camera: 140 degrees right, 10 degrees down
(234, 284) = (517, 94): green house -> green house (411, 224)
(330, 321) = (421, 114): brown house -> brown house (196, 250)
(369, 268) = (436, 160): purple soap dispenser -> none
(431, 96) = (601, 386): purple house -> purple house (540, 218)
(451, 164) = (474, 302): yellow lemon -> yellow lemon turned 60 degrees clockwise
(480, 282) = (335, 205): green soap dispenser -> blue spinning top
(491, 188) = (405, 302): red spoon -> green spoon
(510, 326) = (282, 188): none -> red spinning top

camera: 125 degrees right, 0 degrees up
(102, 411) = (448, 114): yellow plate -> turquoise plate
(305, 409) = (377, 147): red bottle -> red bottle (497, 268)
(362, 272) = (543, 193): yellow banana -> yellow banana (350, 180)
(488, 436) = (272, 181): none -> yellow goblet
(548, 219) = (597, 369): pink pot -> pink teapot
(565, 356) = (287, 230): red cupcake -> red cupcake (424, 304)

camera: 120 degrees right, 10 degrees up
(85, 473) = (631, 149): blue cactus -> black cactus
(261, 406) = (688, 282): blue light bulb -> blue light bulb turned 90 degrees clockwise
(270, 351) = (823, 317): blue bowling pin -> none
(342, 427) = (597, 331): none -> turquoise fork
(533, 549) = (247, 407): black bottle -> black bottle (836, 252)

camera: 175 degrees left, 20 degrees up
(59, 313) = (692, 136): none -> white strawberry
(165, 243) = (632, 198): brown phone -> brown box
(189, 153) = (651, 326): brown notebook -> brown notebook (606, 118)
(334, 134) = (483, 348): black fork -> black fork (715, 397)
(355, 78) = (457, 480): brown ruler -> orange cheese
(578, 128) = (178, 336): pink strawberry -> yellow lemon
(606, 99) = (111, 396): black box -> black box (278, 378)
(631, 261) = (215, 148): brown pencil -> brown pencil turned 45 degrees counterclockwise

» TASK:
Transcribe the records from their first line. Stop after the line with "(488, 436) = (272, 181): none", including it.

» EXERCISE SOLUTION:
camera: 140 degrees right, 10 degrees down
(234, 284) = (517, 94): green house -> green house (411, 224)
(330, 321) = (421, 114): brown house -> brown house (196, 250)
(369, 268) = (436, 160): purple soap dispenser -> none
(431, 96) = (601, 386): purple house -> purple house (540, 218)
(451, 164) = (474, 302): yellow lemon -> yellow lemon turned 60 degrees clockwise
(480, 282) = (335, 205): green soap dispenser -> blue spinning top
(491, 188) = (405, 302): red spoon -> green spoon
(510, 326) = (282, 188): none -> red spinning top

camera: 125 degrees right, 0 degrees up
(102, 411) = (448, 114): yellow plate -> turquoise plate
(305, 409) = (377, 147): red bottle -> red bottle (497, 268)
(362, 272) = (543, 193): yellow banana -> yellow banana (350, 180)
(488, 436) = (272, 181): none -> yellow goblet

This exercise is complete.